Looking through the material below, say how many lines contain the string "degrees" and add nothing more.

-- TASK INPUT follows --

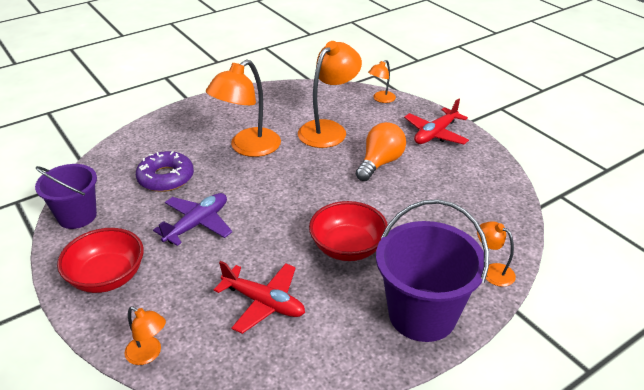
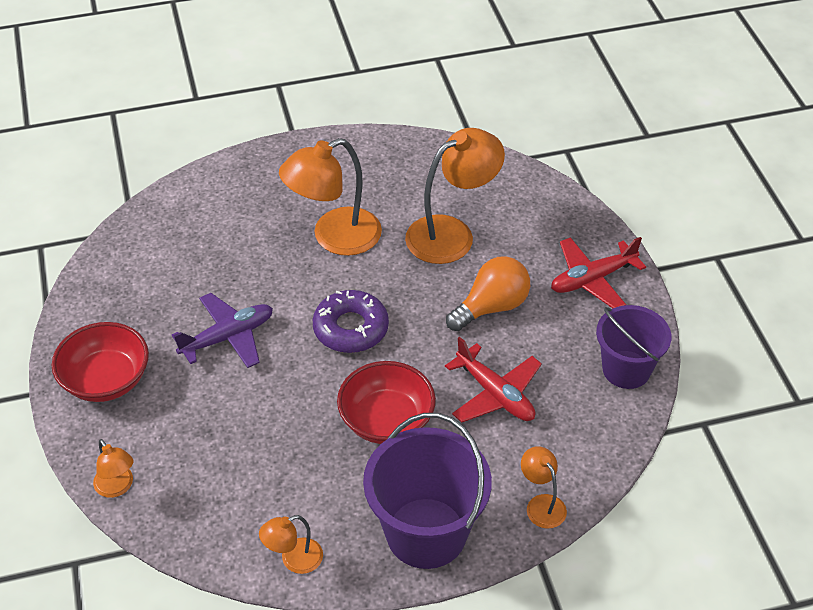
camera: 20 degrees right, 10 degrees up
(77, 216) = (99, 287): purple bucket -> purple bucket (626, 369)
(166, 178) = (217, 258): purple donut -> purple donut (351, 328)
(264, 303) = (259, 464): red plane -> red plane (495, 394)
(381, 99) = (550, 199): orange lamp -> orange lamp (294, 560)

-- TASK INPUT concluded --
-- TASK INPUT follows --

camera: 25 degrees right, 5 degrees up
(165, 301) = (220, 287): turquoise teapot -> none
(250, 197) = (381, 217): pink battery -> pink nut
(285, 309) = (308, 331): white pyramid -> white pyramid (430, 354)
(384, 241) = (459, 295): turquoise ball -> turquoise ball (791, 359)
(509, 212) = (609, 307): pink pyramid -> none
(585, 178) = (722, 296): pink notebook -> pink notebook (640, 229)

-- TASK INPUT concluded --

● SOLVED EXERCISE: 2